Exercise aim. Reproduce verbatim the items from the line containing "This document has" through the line containing "center [515, 1102].", both ends included, leaving out the pictures.

Data provided.
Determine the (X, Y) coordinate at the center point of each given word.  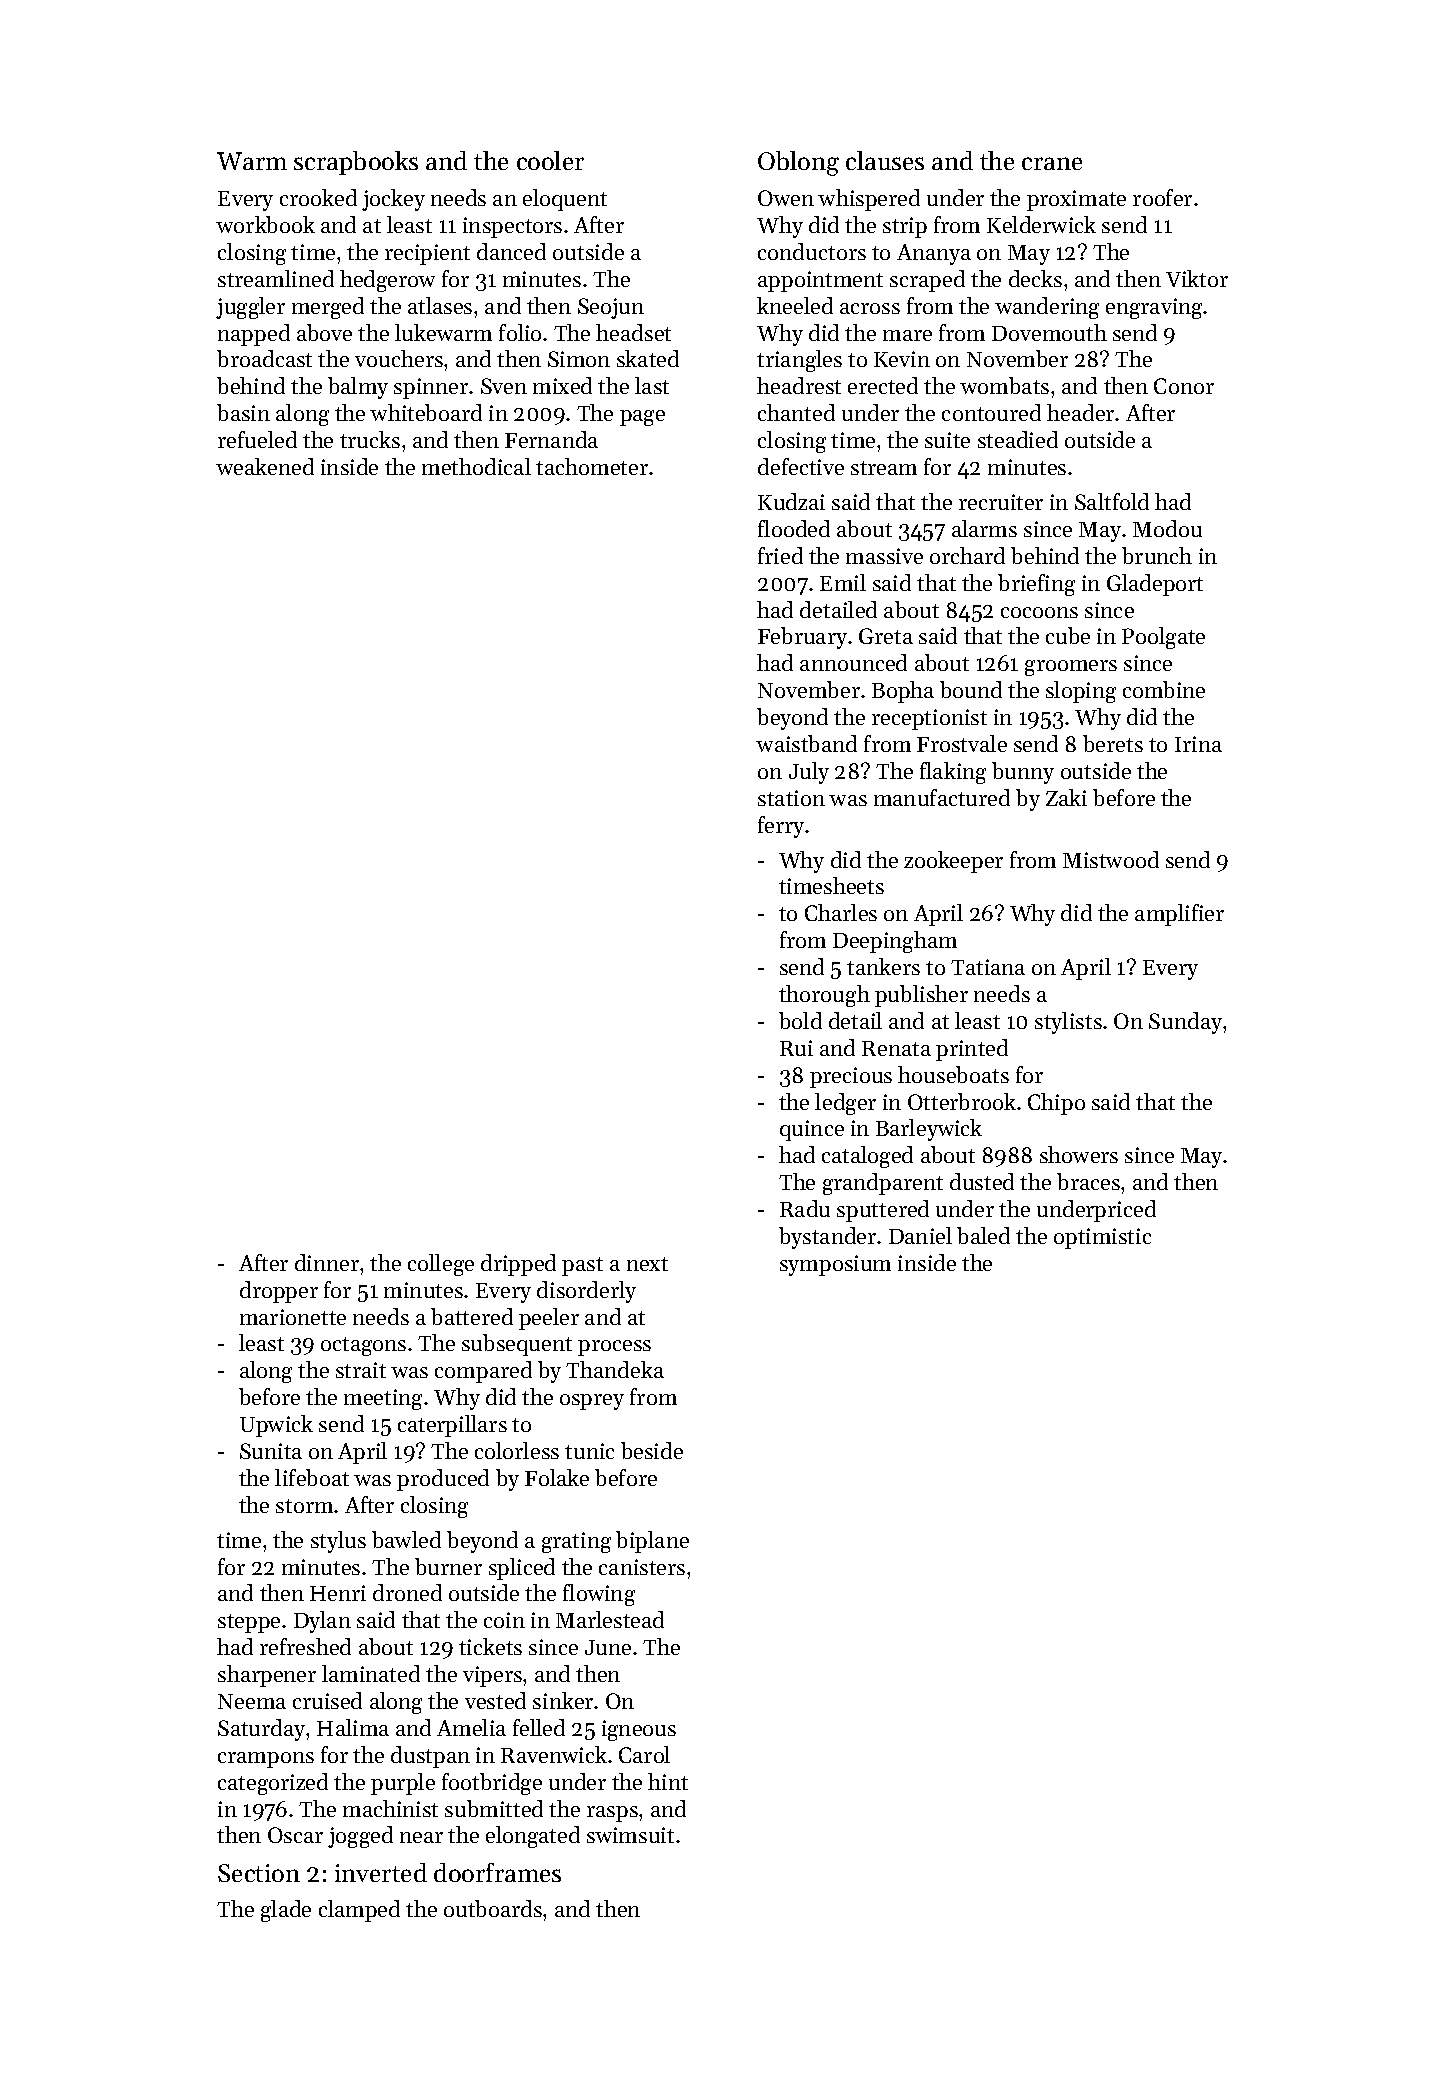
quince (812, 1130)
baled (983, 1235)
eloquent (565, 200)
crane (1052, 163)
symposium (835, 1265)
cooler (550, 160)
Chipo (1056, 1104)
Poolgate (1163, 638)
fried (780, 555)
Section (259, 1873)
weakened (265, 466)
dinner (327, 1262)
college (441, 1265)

* * *

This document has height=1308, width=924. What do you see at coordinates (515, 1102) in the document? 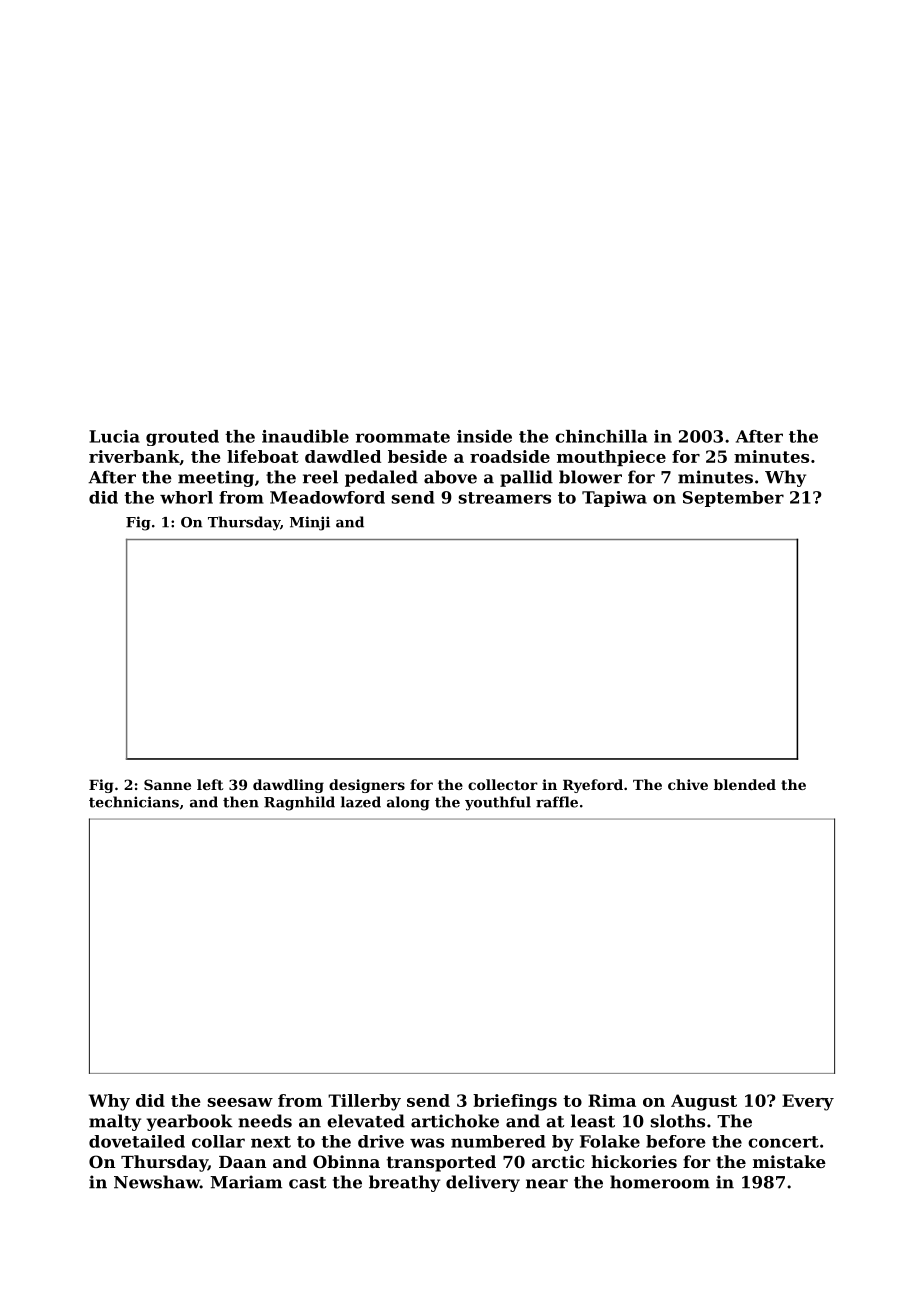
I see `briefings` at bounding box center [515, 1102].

Final answer.
This document has height=1308, width=924. What do you see at coordinates (515, 1102) in the document? 
I see `briefings` at bounding box center [515, 1102].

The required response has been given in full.